## What needs to be done
Nothing but the line containing "grey house: 2 -> 1" and the lines after it in the entries below should appear, each repeated exactly.

## Data supplied
◆ ◆ ◆ ◆
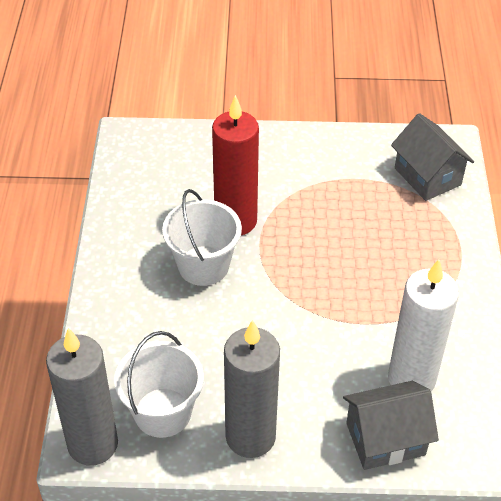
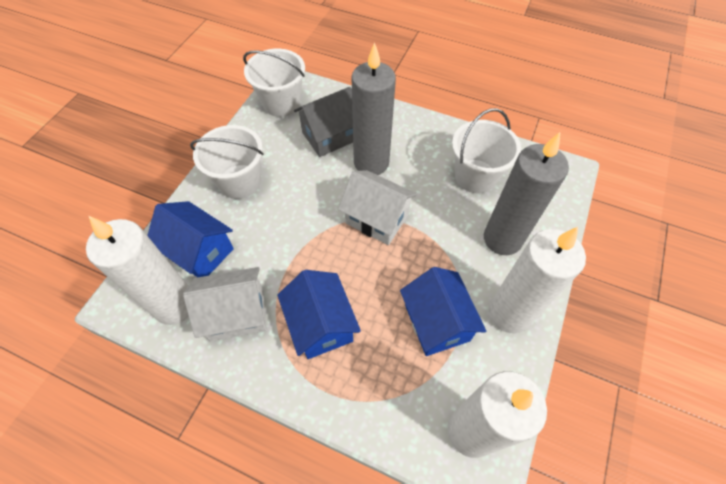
blue house: 0 -> 3
grey house: 2 -> 1
red candle: 1 -> 0
white bucket: 2 -> 3
white candle: 1 -> 3
white house: 0 -> 2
◆ ◆ ◆ ◆
## Response to the task
grey house: 2 -> 1
red candle: 1 -> 0
white bucket: 2 -> 3
white candle: 1 -> 3
white house: 0 -> 2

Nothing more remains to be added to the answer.